| Assigned task |
The result should be every line in the data below that carries the string "black".
===
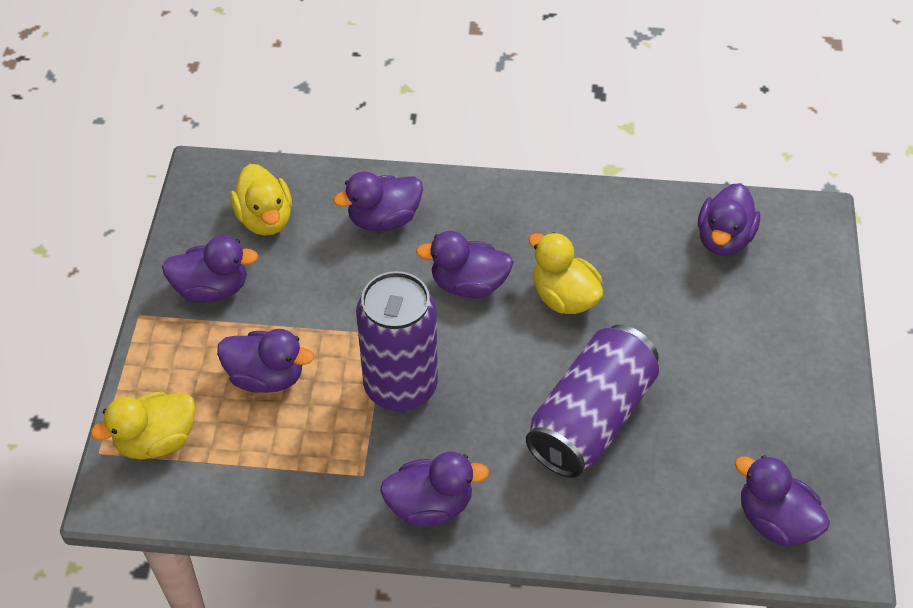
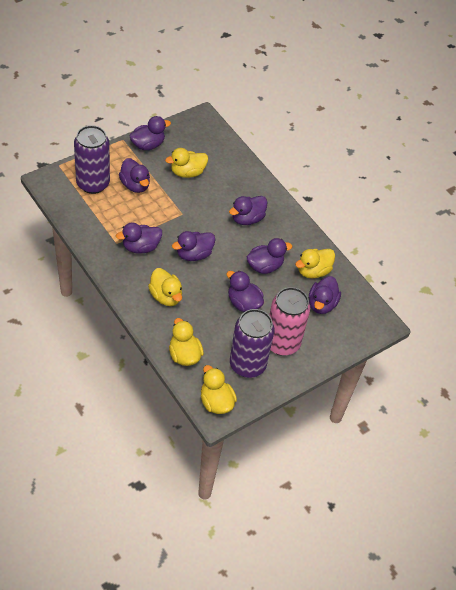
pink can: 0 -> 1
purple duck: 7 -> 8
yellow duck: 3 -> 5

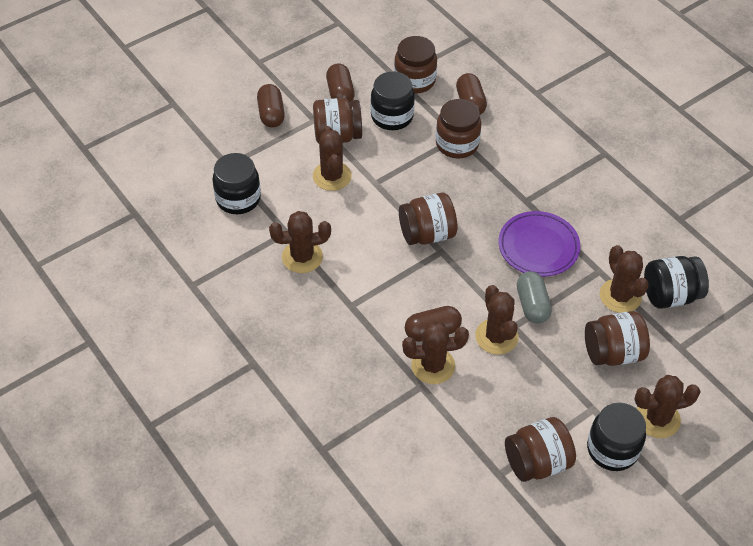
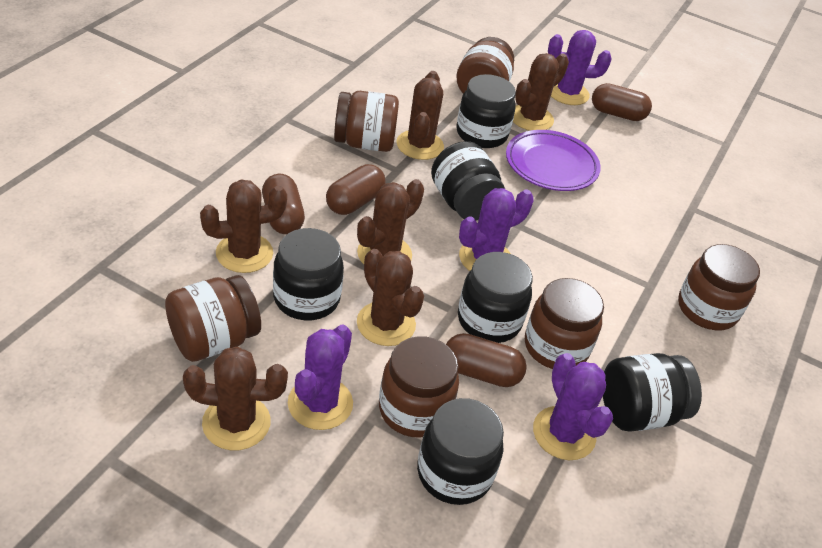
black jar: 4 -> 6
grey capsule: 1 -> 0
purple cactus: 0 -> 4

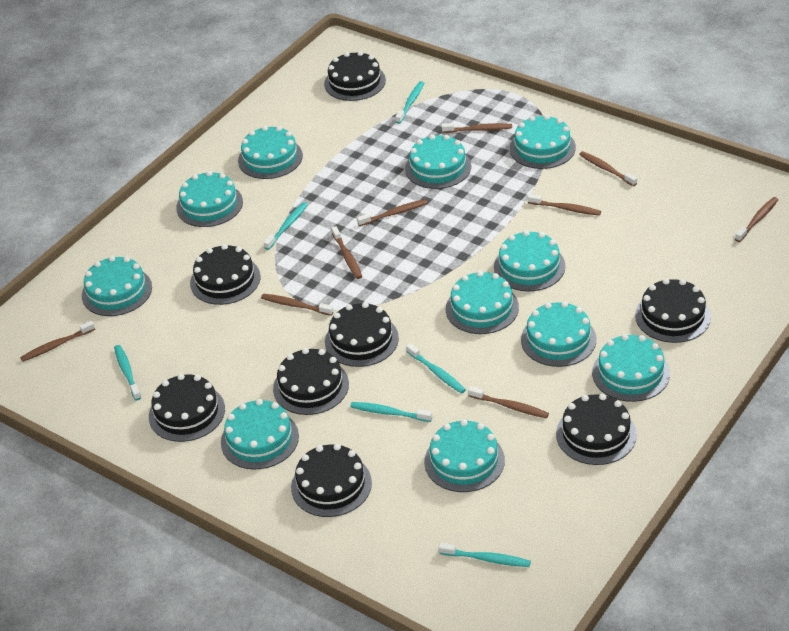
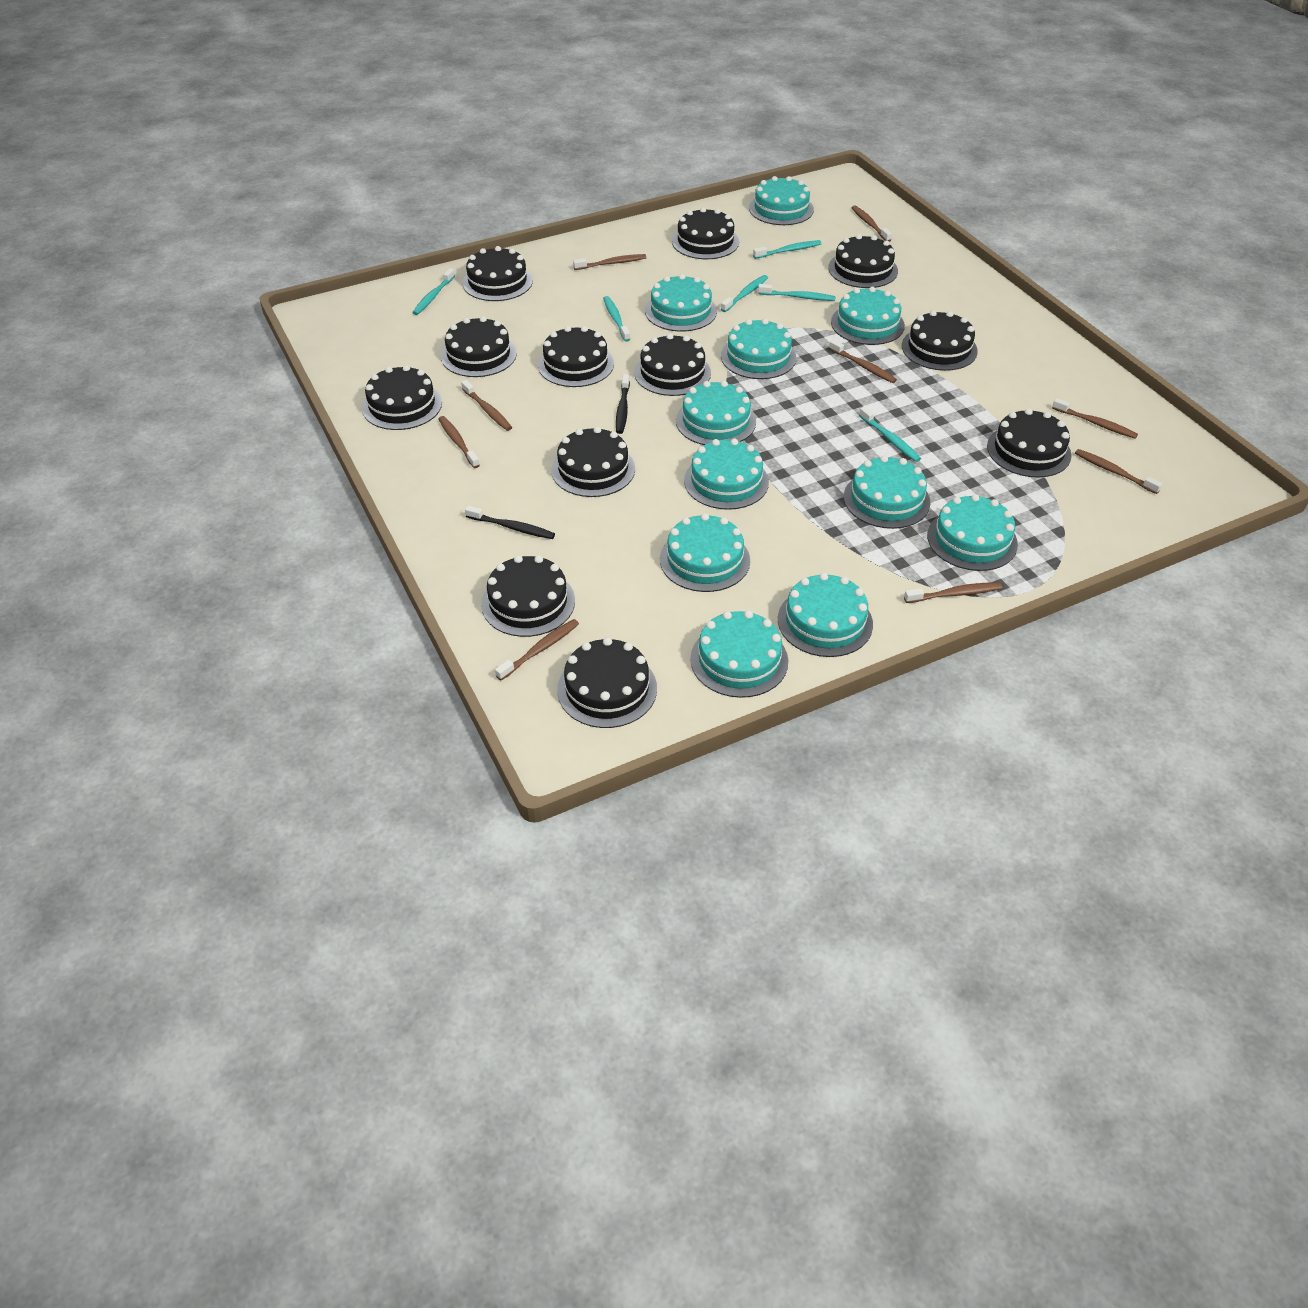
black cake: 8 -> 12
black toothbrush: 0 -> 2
===
| Exercise answer |
black jar: 4 -> 6
black cake: 8 -> 12
black toothbrush: 0 -> 2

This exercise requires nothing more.